> _WHAT IS REQUIRED_:
Needed from the entries below: every line that holds the word "none".

> _SUPPLIED DATA_:
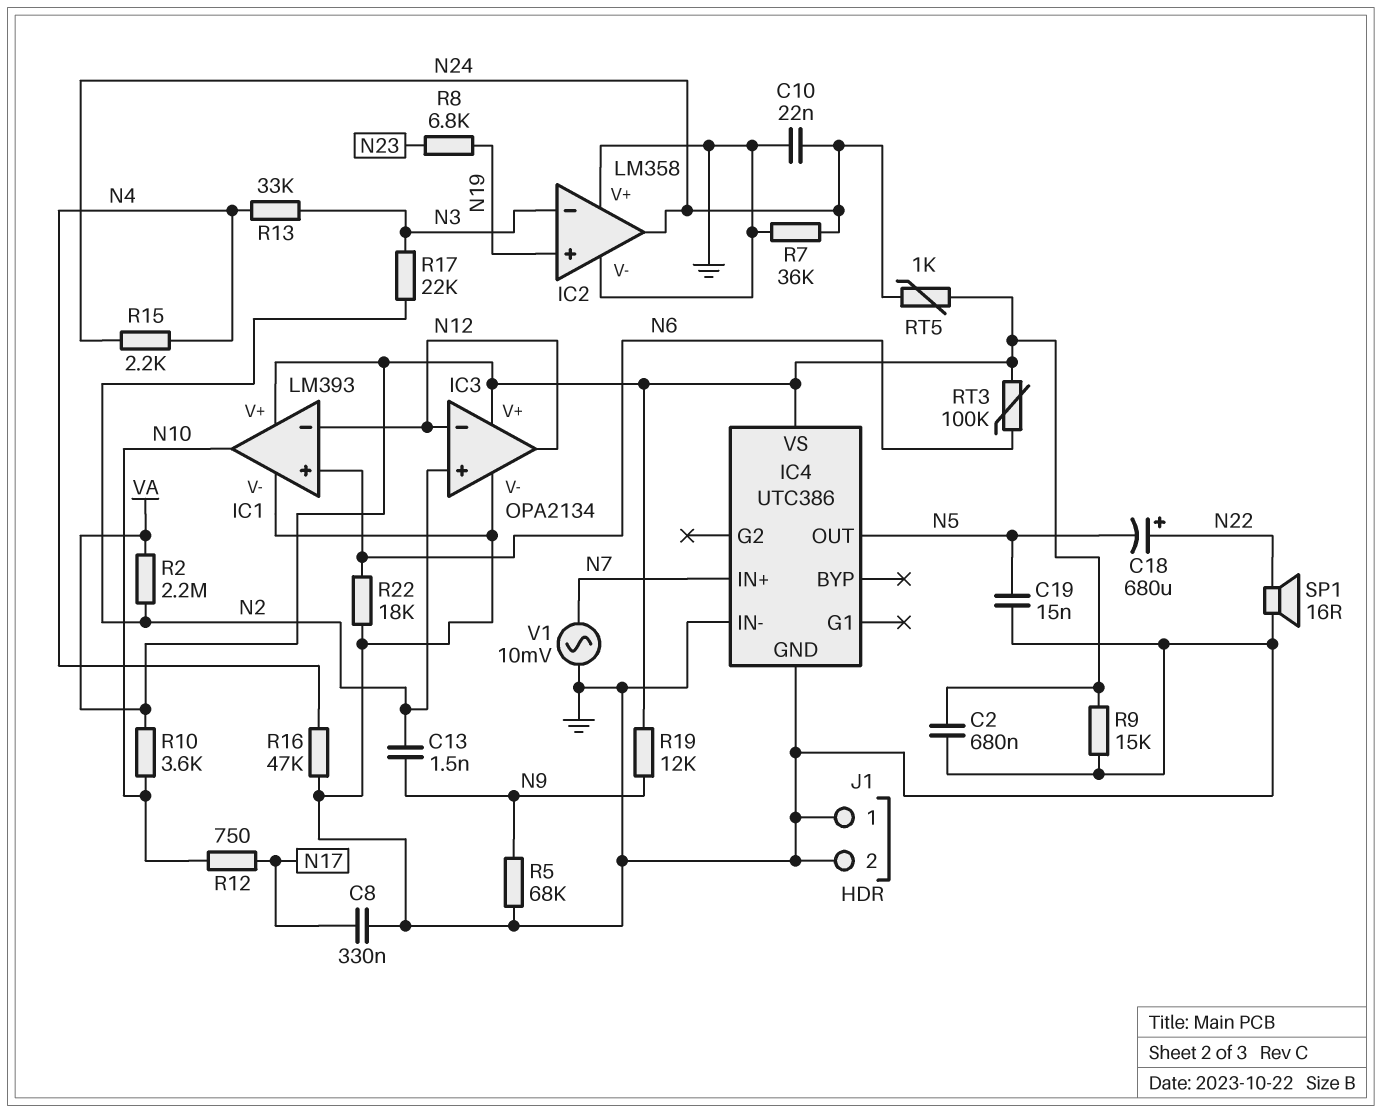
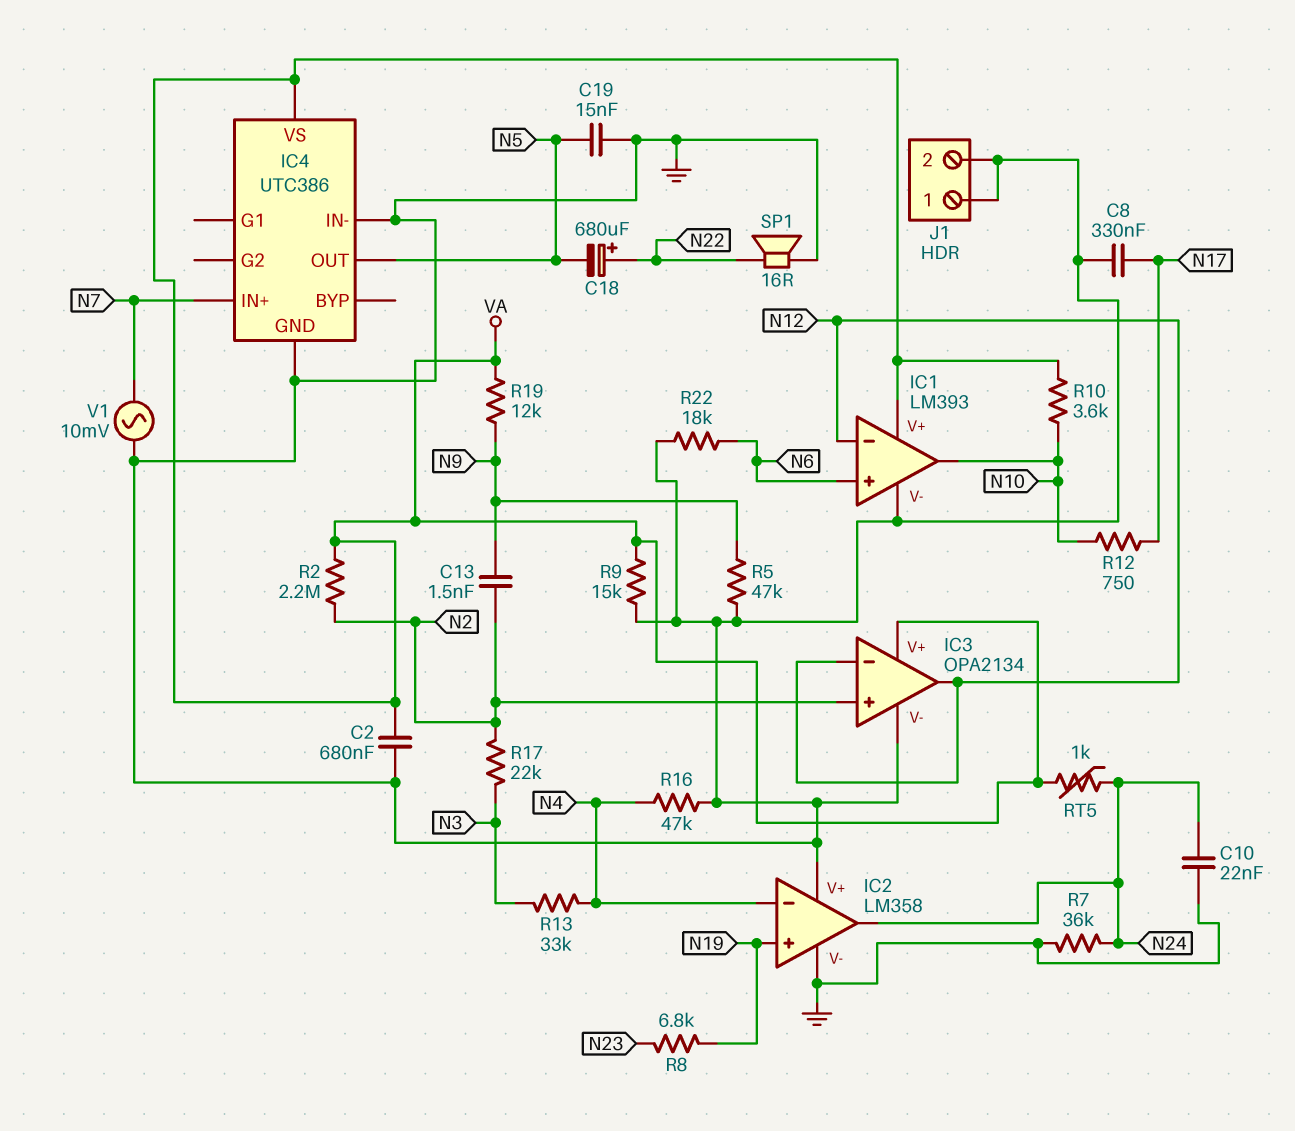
IC2 pin in-: N3 -> N4
R5: 68k (GND, N9) -> 47k (GND, N9)
R15: 2.2k (N4, N24) -> none
RT3: 100k (N6, VA) -> none

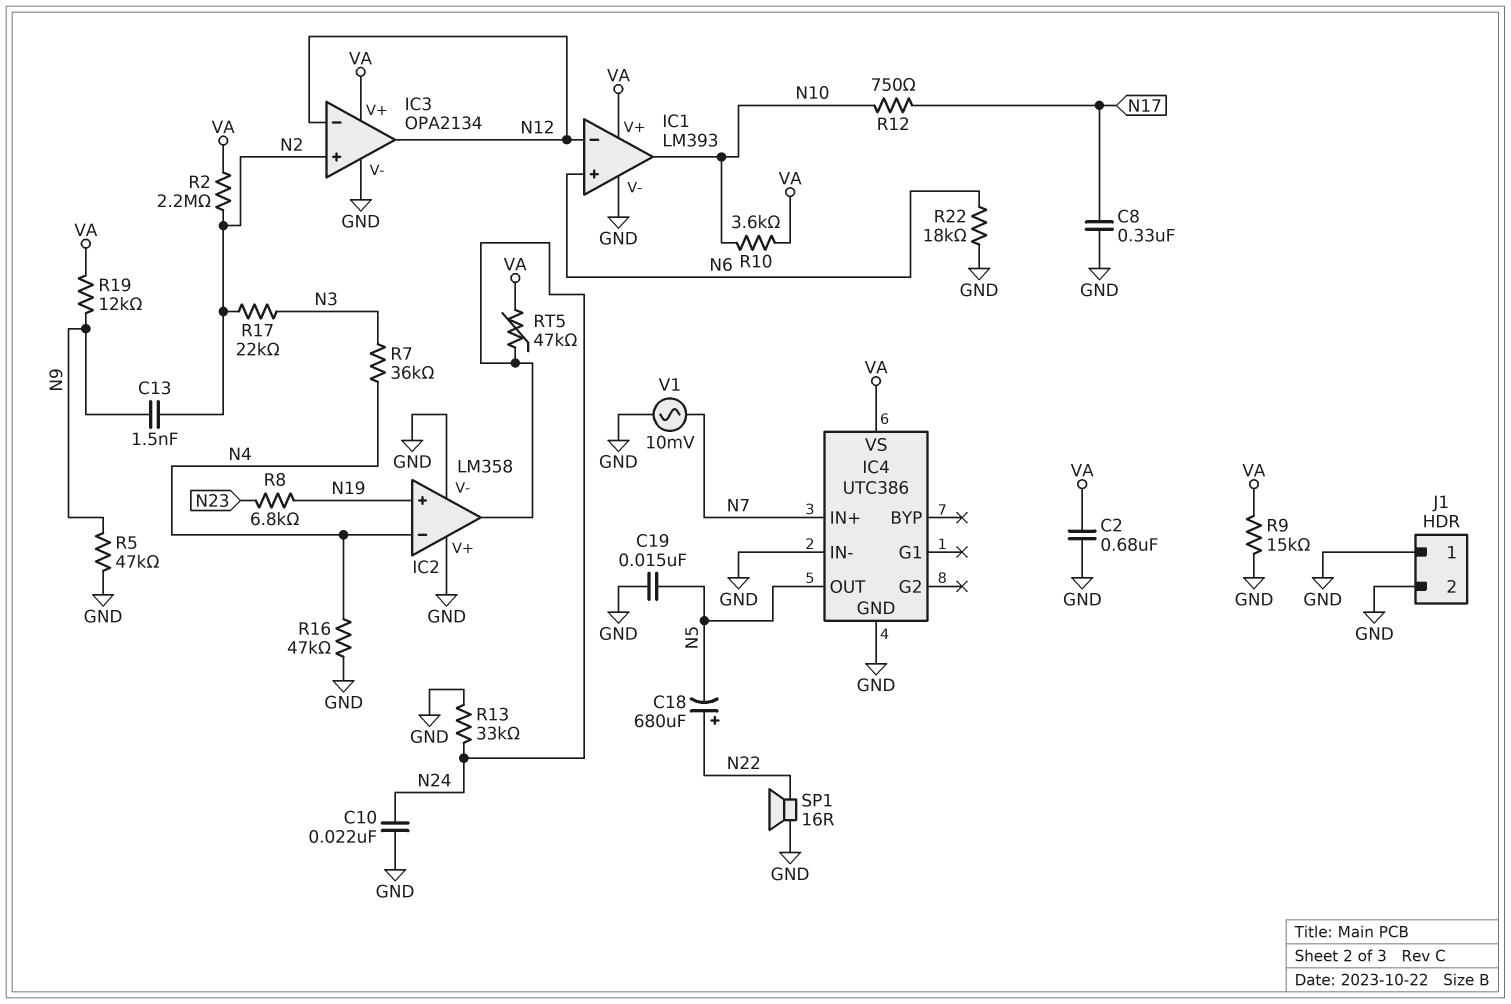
R7: 36k (GND, N24) -> 36k (N3, N4)
R13: 33k (N3, N4) -> 33k (GND, N24)
RT5: 1k (N24, VA) -> 47k (N24, VA)

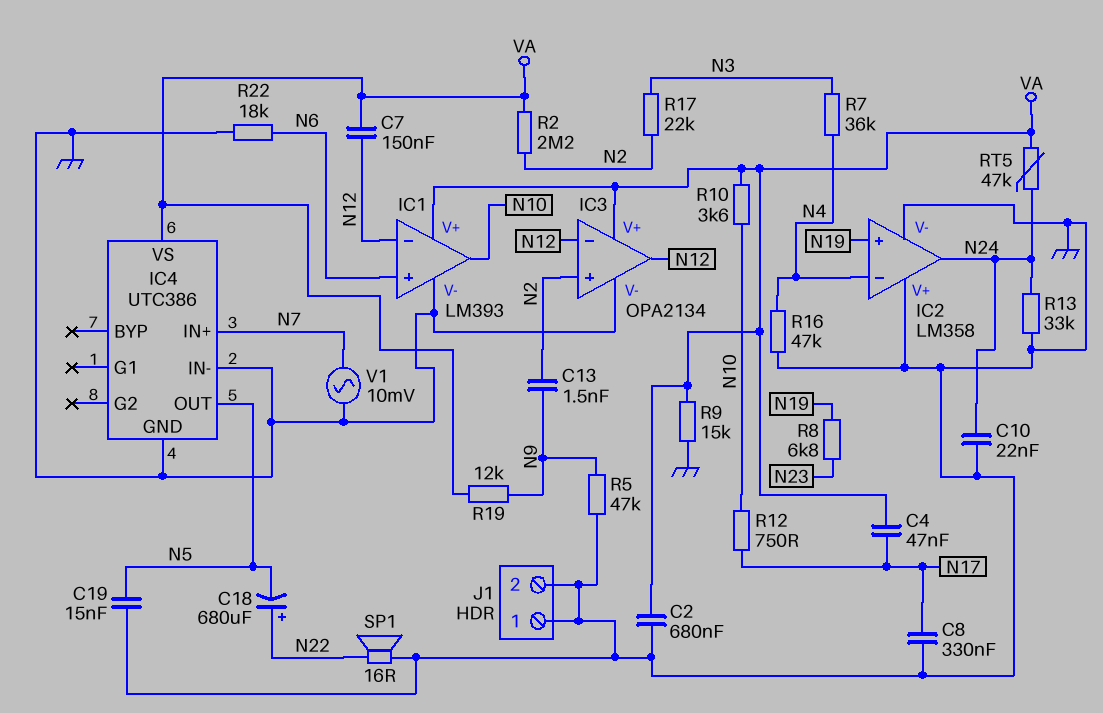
C4: none -> 47nF (N17, VA)
C7: none -> 150nF (N12, VA)

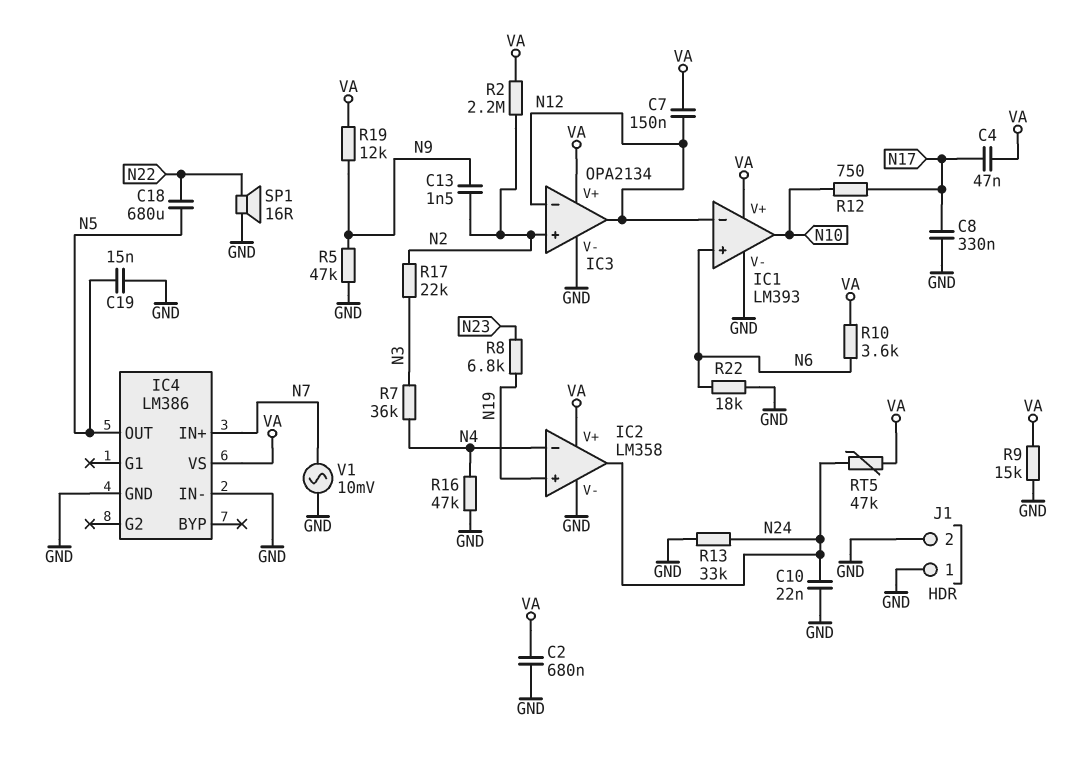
C18: 680uF (plus N22, minus N5) -> 680uF (N5, N22)
IC2 pin V+: GND -> VA
IC4: UTC386 -> LM386
R10: 3.6k (N10, VA) -> 3.6k (N6, VA)

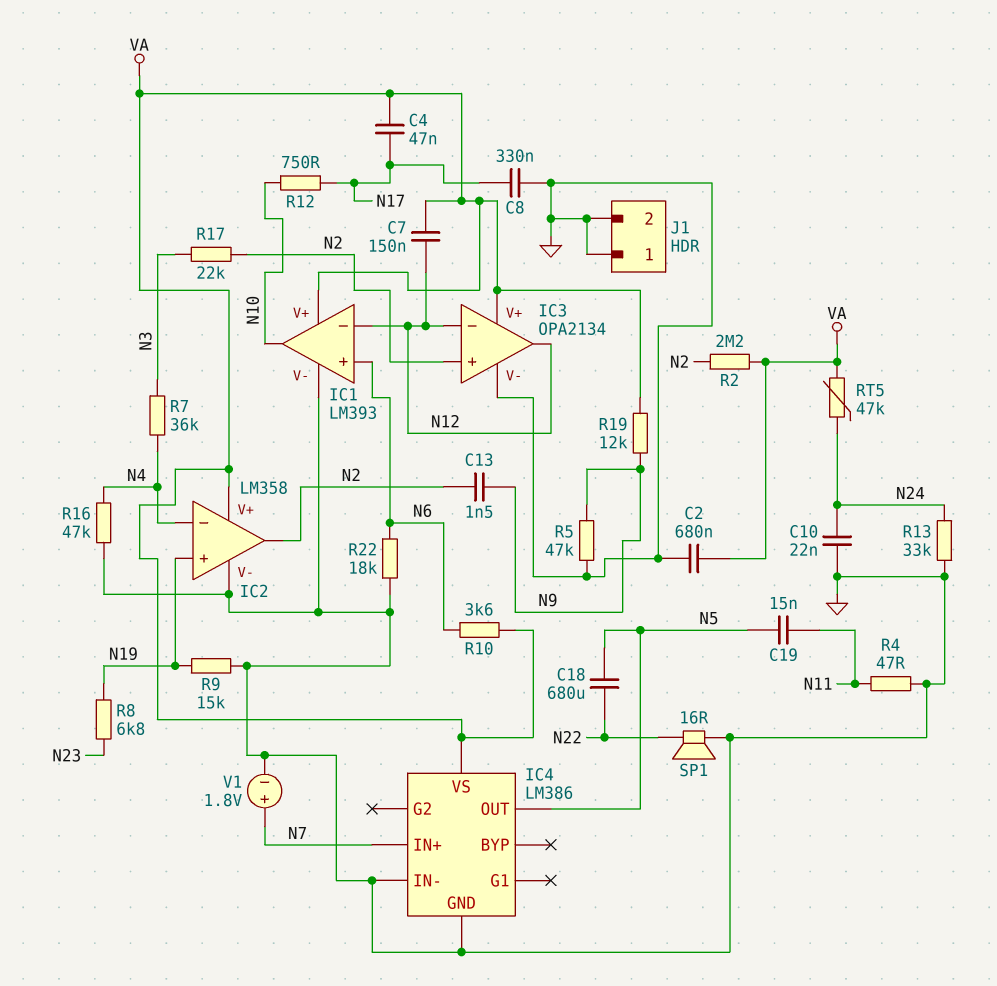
C19: 15nF (GND, N5) -> 15nF (N5, N11)
IC2 pin out: N24 -> N2
R4: none -> 47 (GND, N11)
R9: 15k (GND, VA) -> 15k (GND, N19)
V1: AC 10mV (GND, N7) -> 1.8V (plus N7, minus GND)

> _ANSWER BOX_:
R15: 2.2k (N4, N24) -> none
RT3: 100k (N6, VA) -> none
C4: none -> 47nF (N17, VA)
C7: none -> 150nF (N12, VA)
R4: none -> 47 (GND, N11)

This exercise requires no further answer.